[Items listed in a dataset]

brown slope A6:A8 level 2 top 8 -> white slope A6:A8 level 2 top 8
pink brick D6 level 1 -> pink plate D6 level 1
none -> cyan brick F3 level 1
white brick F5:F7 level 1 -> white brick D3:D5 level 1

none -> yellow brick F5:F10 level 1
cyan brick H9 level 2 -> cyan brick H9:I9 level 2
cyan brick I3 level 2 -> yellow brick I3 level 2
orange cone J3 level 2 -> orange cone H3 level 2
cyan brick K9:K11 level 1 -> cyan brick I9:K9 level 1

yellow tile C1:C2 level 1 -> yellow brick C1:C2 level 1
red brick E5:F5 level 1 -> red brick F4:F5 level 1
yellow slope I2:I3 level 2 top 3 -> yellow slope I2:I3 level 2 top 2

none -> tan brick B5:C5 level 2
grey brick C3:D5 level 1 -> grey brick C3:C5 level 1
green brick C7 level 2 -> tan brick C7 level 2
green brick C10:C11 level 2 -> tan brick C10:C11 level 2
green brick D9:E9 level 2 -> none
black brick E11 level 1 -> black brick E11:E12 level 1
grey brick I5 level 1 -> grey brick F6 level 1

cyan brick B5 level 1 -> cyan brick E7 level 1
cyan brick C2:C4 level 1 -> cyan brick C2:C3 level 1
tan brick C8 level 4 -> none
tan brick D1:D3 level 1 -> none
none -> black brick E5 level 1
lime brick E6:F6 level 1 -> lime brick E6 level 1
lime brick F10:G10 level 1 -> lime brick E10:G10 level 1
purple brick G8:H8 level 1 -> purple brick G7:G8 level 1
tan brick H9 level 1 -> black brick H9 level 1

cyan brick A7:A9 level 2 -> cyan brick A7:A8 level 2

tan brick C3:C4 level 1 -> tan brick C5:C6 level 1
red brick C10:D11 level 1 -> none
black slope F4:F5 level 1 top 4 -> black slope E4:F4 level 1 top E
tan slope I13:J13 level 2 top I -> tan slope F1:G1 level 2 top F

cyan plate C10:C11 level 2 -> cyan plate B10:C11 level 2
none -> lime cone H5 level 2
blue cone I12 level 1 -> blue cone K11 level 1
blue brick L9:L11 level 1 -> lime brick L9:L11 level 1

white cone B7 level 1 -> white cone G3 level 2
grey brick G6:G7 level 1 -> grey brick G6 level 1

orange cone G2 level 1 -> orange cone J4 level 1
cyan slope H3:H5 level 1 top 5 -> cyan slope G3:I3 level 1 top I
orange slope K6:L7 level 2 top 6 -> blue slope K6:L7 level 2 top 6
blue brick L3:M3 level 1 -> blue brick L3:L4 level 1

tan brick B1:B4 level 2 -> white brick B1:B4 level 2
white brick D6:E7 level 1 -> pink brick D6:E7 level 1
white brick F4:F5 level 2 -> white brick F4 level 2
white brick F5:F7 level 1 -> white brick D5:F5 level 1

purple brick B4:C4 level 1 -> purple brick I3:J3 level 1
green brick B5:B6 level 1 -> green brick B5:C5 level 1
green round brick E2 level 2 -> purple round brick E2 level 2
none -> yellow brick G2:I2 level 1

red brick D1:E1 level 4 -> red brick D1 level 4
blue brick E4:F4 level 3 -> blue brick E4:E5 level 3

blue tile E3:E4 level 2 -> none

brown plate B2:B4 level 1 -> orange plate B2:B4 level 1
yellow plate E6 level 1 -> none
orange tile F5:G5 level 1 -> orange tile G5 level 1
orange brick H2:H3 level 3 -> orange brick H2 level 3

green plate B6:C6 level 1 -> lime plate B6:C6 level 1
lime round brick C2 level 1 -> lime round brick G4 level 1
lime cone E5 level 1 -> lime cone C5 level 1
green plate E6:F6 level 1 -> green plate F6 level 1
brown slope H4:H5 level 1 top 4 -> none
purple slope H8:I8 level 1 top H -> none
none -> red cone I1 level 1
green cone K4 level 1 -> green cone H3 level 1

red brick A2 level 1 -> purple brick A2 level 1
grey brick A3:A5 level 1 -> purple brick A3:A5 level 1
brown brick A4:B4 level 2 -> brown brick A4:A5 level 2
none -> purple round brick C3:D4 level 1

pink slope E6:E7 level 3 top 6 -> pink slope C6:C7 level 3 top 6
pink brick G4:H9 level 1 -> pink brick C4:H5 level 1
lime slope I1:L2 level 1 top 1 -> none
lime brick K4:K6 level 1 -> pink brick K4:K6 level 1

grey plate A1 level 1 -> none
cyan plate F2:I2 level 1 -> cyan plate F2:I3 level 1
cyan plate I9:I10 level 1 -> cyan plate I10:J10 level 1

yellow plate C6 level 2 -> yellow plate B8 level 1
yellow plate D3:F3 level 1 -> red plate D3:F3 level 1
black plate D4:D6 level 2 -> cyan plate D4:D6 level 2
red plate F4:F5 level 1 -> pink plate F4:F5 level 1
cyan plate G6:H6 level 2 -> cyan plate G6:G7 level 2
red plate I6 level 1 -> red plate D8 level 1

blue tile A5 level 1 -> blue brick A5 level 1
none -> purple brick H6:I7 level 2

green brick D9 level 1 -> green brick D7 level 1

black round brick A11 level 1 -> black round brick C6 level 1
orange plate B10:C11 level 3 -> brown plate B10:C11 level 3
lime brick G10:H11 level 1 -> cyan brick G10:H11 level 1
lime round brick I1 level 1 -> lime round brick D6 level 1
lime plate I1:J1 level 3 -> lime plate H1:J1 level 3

▶ **TASK**
Would you output all the records above exactly as written?

▶ **EXPECTED ANSWER**
brown slope A6:A8 level 2 top 8 -> white slope A6:A8 level 2 top 8
pink brick D6 level 1 -> pink plate D6 level 1
none -> cyan brick F3 level 1
white brick F5:F7 level 1 -> white brick D3:D5 level 1

none -> yellow brick F5:F10 level 1
cyan brick H9 level 2 -> cyan brick H9:I9 level 2
cyan brick I3 level 2 -> yellow brick I3 level 2
orange cone J3 level 2 -> orange cone H3 level 2
cyan brick K9:K11 level 1 -> cyan brick I9:K9 level 1

yellow tile C1:C2 level 1 -> yellow brick C1:C2 level 1
red brick E5:F5 level 1 -> red brick F4:F5 level 1
yellow slope I2:I3 level 2 top 3 -> yellow slope I2:I3 level 2 top 2

none -> tan brick B5:C5 level 2
grey brick C3:D5 level 1 -> grey brick C3:C5 level 1
green brick C7 level 2 -> tan brick C7 level 2
green brick C10:C11 level 2 -> tan brick C10:C11 level 2
green brick D9:E9 level 2 -> none
black brick E11 level 1 -> black brick E11:E12 level 1
grey brick I5 level 1 -> grey brick F6 level 1

cyan brick B5 level 1 -> cyan brick E7 level 1
cyan brick C2:C4 level 1 -> cyan brick C2:C3 level 1
tan brick C8 level 4 -> none
tan brick D1:D3 level 1 -> none
none -> black brick E5 level 1
lime brick E6:F6 level 1 -> lime brick E6 level 1
lime brick F10:G10 level 1 -> lime brick E10:G10 level 1
purple brick G8:H8 level 1 -> purple brick G7:G8 level 1
tan brick H9 level 1 -> black brick H9 level 1

cyan brick A7:A9 level 2 -> cyan brick A7:A8 level 2

tan brick C3:C4 level 1 -> tan brick C5:C6 level 1
red brick C10:D11 level 1 -> none
black slope F4:F5 level 1 top 4 -> black slope E4:F4 level 1 top E
tan slope I13:J13 level 2 top I -> tan slope F1:G1 level 2 top F

cyan plate C10:C11 level 2 -> cyan plate B10:C11 level 2
none -> lime cone H5 level 2
blue cone I12 level 1 -> blue cone K11 level 1
blue brick L9:L11 level 1 -> lime brick L9:L11 level 1

white cone B7 level 1 -> white cone G3 level 2
grey brick G6:G7 level 1 -> grey brick G6 level 1

orange cone G2 level 1 -> orange cone J4 level 1
cyan slope H3:H5 level 1 top 5 -> cyan slope G3:I3 level 1 top I
orange slope K6:L7 level 2 top 6 -> blue slope K6:L7 level 2 top 6
blue brick L3:M3 level 1 -> blue brick L3:L4 level 1

tan brick B1:B4 level 2 -> white brick B1:B4 level 2
white brick D6:E7 level 1 -> pink brick D6:E7 level 1
white brick F4:F5 level 2 -> white brick F4 level 2
white brick F5:F7 level 1 -> white brick D5:F5 level 1

purple brick B4:C4 level 1 -> purple brick I3:J3 level 1
green brick B5:B6 level 1 -> green brick B5:C5 level 1
green round brick E2 level 2 -> purple round brick E2 level 2
none -> yellow brick G2:I2 level 1

red brick D1:E1 level 4 -> red brick D1 level 4
blue brick E4:F4 level 3 -> blue brick E4:E5 level 3

blue tile E3:E4 level 2 -> none

brown plate B2:B4 level 1 -> orange plate B2:B4 level 1
yellow plate E6 level 1 -> none
orange tile F5:G5 level 1 -> orange tile G5 level 1
orange brick H2:H3 level 3 -> orange brick H2 level 3

green plate B6:C6 level 1 -> lime plate B6:C6 level 1
lime round brick C2 level 1 -> lime round brick G4 level 1
lime cone E5 level 1 -> lime cone C5 level 1
green plate E6:F6 level 1 -> green plate F6 level 1
brown slope H4:H5 level 1 top 4 -> none
purple slope H8:I8 level 1 top H -> none
none -> red cone I1 level 1
green cone K4 level 1 -> green cone H3 level 1

red brick A2 level 1 -> purple brick A2 level 1
grey brick A3:A5 level 1 -> purple brick A3:A5 level 1
brown brick A4:B4 level 2 -> brown brick A4:A5 level 2
none -> purple round brick C3:D4 level 1

pink slope E6:E7 level 3 top 6 -> pink slope C6:C7 level 3 top 6
pink brick G4:H9 level 1 -> pink brick C4:H5 level 1
lime slope I1:L2 level 1 top 1 -> none
lime brick K4:K6 level 1 -> pink brick K4:K6 level 1

grey plate A1 level 1 -> none
cyan plate F2:I2 level 1 -> cyan plate F2:I3 level 1
cyan plate I9:I10 level 1 -> cyan plate I10:J10 level 1

yellow plate C6 level 2 -> yellow plate B8 level 1
yellow plate D3:F3 level 1 -> red plate D3:F3 level 1
black plate D4:D6 level 2 -> cyan plate D4:D6 level 2
red plate F4:F5 level 1 -> pink plate F4:F5 level 1
cyan plate G6:H6 level 2 -> cyan plate G6:G7 level 2
red plate I6 level 1 -> red plate D8 level 1

blue tile A5 level 1 -> blue brick A5 level 1
none -> purple brick H6:I7 level 2

green brick D9 level 1 -> green brick D7 level 1

black round brick A11 level 1 -> black round brick C6 level 1
orange plate B10:C11 level 3 -> brown plate B10:C11 level 3
lime brick G10:H11 level 1 -> cyan brick G10:H11 level 1
lime round brick I1 level 1 -> lime round brick D6 level 1
lime plate I1:J1 level 3 -> lime plate H1:J1 level 3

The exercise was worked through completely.